(Items from a dataset)

- Opening Delimiter -

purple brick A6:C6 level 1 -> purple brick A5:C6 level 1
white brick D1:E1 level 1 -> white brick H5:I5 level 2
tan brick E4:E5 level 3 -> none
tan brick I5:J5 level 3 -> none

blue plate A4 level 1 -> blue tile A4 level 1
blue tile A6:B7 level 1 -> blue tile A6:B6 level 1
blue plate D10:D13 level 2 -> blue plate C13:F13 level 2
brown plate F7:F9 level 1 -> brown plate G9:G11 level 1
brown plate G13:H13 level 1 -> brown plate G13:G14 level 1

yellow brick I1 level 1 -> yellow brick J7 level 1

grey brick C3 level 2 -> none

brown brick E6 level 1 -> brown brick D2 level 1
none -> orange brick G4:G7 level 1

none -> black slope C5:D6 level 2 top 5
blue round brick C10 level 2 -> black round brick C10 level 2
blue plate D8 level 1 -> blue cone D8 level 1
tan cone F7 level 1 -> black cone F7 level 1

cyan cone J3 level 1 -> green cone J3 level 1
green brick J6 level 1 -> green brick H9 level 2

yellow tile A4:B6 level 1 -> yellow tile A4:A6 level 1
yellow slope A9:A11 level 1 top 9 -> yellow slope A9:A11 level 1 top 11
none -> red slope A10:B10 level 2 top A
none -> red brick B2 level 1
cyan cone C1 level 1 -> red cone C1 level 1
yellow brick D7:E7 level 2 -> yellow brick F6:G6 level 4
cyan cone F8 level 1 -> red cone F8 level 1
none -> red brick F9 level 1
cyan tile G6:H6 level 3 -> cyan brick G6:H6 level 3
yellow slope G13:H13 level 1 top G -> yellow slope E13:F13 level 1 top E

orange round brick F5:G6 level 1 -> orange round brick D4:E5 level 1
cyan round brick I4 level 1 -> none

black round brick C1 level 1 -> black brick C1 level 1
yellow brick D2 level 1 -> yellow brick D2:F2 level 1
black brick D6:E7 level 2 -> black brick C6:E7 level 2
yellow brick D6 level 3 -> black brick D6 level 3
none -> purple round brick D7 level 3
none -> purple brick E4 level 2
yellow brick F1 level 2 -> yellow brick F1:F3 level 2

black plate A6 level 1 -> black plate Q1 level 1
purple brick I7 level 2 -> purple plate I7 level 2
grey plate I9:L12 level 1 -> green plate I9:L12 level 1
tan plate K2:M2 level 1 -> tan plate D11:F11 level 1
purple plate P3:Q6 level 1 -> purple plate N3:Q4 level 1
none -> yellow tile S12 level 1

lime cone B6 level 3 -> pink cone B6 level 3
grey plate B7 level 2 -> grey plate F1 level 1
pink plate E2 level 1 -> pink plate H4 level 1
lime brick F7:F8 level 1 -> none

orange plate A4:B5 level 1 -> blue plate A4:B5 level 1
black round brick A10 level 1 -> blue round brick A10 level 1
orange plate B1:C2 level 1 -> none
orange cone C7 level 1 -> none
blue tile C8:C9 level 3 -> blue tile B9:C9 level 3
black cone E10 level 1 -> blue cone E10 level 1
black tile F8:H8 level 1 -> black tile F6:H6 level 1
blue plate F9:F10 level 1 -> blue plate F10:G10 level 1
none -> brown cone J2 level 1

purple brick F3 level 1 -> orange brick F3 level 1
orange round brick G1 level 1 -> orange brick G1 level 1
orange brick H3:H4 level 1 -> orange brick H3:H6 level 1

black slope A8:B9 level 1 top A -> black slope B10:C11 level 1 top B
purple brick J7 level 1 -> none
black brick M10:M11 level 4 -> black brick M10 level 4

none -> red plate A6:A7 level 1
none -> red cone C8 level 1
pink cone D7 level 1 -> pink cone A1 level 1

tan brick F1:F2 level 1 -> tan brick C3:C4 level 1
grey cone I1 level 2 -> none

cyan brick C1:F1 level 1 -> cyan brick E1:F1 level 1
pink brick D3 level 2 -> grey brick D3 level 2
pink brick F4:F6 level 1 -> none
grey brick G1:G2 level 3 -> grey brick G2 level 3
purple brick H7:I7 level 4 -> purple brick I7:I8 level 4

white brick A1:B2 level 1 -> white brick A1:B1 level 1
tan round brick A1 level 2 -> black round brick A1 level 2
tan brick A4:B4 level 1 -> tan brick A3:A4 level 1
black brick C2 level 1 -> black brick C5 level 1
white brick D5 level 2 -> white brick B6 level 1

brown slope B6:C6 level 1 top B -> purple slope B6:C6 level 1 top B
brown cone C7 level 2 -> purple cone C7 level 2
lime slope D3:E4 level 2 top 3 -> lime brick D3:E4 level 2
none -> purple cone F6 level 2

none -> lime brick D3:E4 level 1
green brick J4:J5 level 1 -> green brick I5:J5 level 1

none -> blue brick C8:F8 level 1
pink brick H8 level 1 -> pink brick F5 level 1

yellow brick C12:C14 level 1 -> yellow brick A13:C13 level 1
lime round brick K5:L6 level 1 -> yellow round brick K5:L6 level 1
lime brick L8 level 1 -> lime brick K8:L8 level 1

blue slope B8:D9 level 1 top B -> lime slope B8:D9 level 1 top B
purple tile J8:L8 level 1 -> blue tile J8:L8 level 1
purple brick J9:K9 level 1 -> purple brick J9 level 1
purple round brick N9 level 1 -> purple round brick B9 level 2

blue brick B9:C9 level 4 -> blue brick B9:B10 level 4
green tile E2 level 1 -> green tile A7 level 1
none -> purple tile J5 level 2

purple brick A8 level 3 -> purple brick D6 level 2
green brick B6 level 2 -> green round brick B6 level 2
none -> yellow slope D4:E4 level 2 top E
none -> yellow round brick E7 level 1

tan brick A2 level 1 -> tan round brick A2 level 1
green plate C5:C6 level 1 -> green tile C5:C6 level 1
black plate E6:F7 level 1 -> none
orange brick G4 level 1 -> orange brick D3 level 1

- Closing Delimiter -

> _Your objective_:
Could you reproduce the lines above, from the one that holds "lime brick L8" through the last, exactly as they stand?

> _Answer_:
lime brick L8 level 1 -> lime brick K8:L8 level 1

blue slope B8:D9 level 1 top B -> lime slope B8:D9 level 1 top B
purple tile J8:L8 level 1 -> blue tile J8:L8 level 1
purple brick J9:K9 level 1 -> purple brick J9 level 1
purple round brick N9 level 1 -> purple round brick B9 level 2

blue brick B9:C9 level 4 -> blue brick B9:B10 level 4
green tile E2 level 1 -> green tile A7 level 1
none -> purple tile J5 level 2

purple brick A8 level 3 -> purple brick D6 level 2
green brick B6 level 2 -> green round brick B6 level 2
none -> yellow slope D4:E4 level 2 top E
none -> yellow round brick E7 level 1

tan brick A2 level 1 -> tan round brick A2 level 1
green plate C5:C6 level 1 -> green tile C5:C6 level 1
black plate E6:F7 level 1 -> none
orange brick G4 level 1 -> orange brick D3 level 1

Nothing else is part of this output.